▶ [WHAT THE TASK REQUIRES] Rewrite the records starting at the line that contains "Which of these" and ending at the line that contains "matte red shirt at left is lower down.", with "dark gray hoodie" changed to "charcoal hoodie" and everything else left unchanged.

▶ [GIVEN DATA]
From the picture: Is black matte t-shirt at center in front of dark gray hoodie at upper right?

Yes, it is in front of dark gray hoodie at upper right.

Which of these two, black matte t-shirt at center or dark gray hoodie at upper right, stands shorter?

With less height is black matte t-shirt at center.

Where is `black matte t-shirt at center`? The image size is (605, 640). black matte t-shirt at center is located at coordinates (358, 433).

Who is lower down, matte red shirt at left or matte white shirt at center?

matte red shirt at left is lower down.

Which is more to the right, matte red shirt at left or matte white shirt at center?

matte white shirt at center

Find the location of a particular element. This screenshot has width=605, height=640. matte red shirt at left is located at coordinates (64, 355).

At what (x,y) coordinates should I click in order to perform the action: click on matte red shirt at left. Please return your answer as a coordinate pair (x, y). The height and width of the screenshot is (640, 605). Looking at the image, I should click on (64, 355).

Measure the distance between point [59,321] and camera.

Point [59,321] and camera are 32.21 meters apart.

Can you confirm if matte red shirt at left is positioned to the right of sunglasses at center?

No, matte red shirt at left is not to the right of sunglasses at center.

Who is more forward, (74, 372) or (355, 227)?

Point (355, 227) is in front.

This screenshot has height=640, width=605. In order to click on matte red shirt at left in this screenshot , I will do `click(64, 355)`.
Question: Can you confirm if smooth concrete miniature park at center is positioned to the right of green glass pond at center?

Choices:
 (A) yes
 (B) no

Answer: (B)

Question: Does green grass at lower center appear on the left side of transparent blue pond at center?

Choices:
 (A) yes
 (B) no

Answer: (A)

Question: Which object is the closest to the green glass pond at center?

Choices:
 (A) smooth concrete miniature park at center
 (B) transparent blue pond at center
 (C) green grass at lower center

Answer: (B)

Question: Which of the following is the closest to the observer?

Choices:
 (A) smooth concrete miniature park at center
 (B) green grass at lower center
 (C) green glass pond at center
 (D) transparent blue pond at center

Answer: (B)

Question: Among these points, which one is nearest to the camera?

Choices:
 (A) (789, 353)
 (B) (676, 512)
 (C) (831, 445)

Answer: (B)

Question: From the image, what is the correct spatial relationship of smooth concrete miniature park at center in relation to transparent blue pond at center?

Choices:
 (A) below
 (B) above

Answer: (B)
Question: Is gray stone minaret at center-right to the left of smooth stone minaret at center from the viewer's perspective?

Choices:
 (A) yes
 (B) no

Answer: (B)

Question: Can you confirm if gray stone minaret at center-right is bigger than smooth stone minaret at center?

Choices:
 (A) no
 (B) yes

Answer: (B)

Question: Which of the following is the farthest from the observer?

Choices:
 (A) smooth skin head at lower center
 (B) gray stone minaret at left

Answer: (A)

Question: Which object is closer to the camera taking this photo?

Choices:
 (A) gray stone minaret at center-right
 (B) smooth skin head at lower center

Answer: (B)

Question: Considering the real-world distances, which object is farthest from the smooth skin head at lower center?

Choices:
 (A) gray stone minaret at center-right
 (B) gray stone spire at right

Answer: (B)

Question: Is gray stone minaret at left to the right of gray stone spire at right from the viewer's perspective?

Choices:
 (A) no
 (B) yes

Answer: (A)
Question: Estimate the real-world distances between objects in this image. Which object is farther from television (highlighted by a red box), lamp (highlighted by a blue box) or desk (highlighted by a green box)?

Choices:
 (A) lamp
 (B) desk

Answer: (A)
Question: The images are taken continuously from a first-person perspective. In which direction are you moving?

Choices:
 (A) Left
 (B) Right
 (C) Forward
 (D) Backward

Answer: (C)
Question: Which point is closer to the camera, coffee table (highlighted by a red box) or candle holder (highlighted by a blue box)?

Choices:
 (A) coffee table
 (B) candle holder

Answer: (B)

==

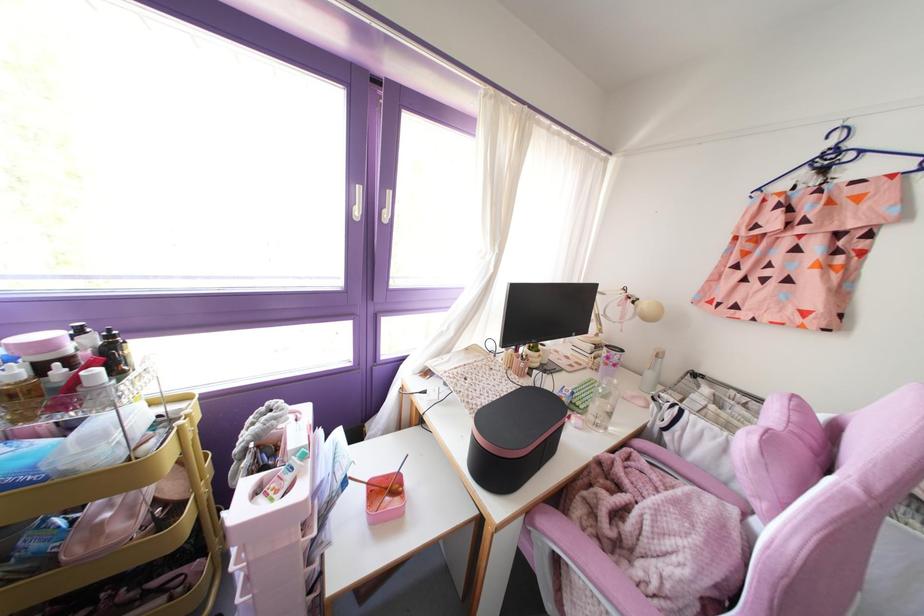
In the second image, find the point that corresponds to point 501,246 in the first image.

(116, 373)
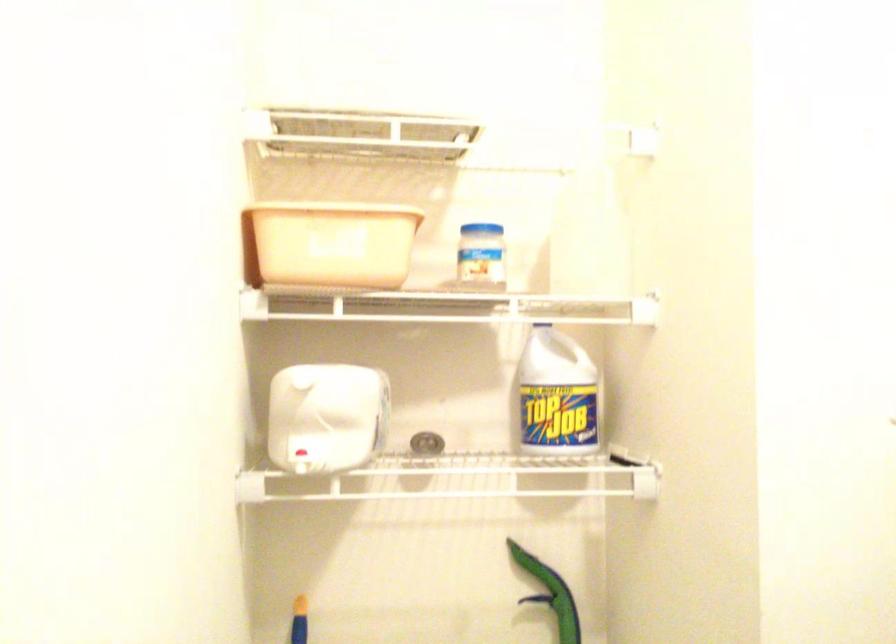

▶ [EXERCISE RESPONSE]
Which of these two, black matte t-shirt at center or charcoal hoodie at upper right, stands shorter?

With less height is black matte t-shirt at center.

Where is `black matte t-shirt at center`? The image size is (605, 640). black matte t-shirt at center is located at coordinates (358, 433).

Who is lower down, matte red shirt at left or matte white shirt at center?

matte red shirt at left is lower down.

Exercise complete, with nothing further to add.